_Records supplied_
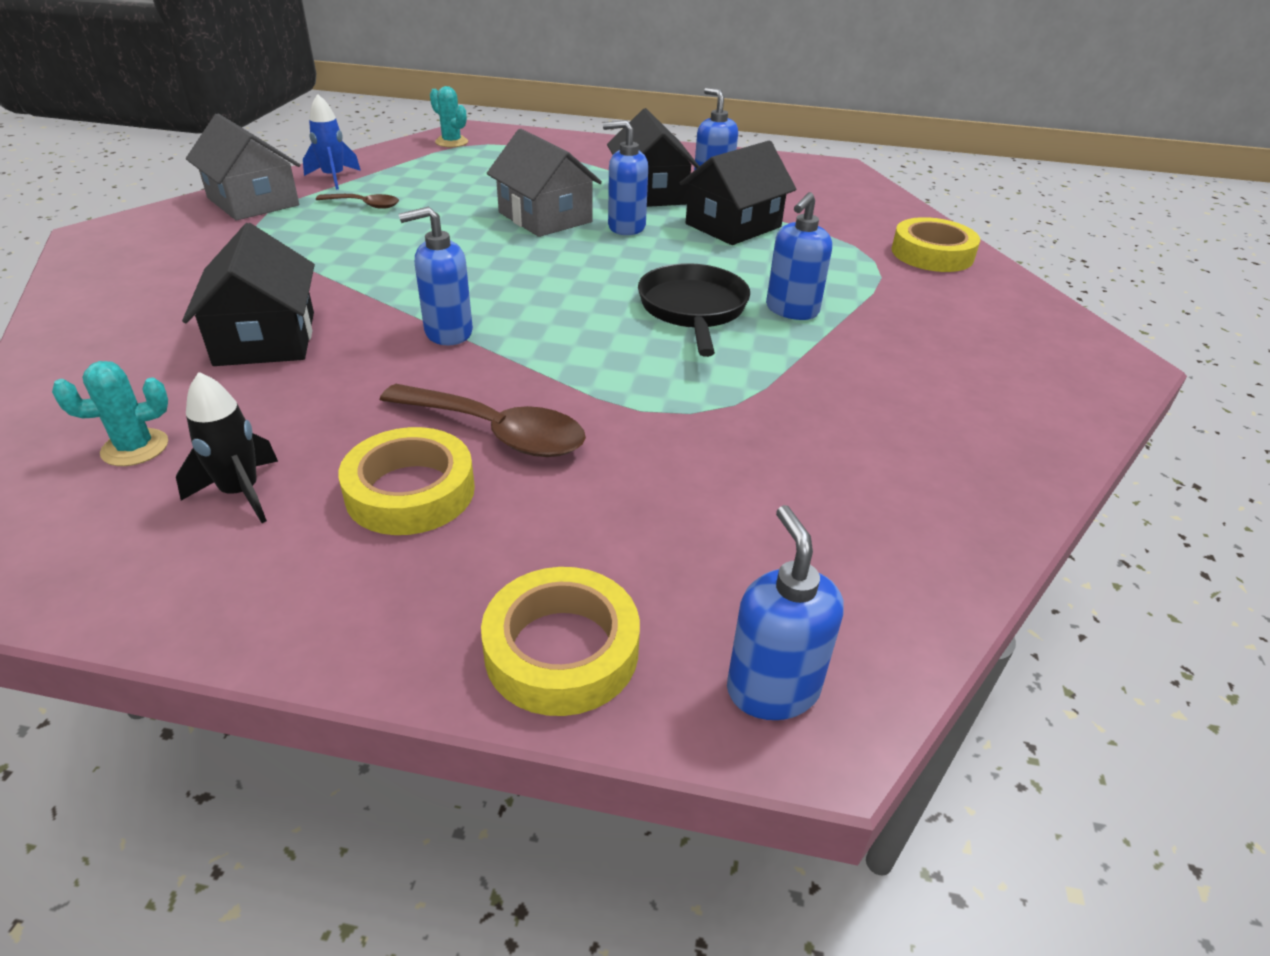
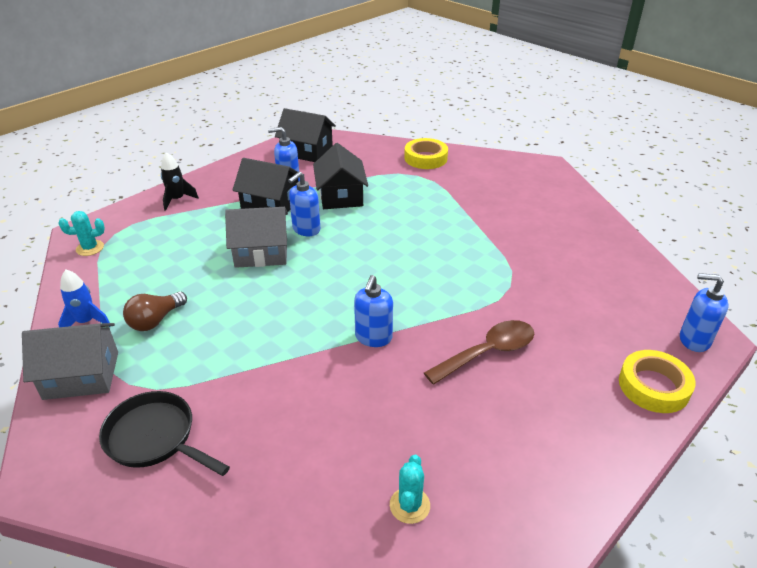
camera: 55 degrees left, 0 degrees up
(241, 493) = (486, 465): black rocket -> black rocket (177, 200)
(265, 338) = (317, 417): black house -> black house (307, 151)
(364, 205) = (155, 320): brown spoon -> brown light bulb
(410, 491) = (521, 398): yellow tape -> none
(693, 310) = (420, 246): black pan -> black pan (155, 438)
(791, 310) = (444, 219): blue soap dispenser -> none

_Exercise details_
In the entries above, some lines may contain the string "none"; report how many, without additional comment.

_Task answer_
2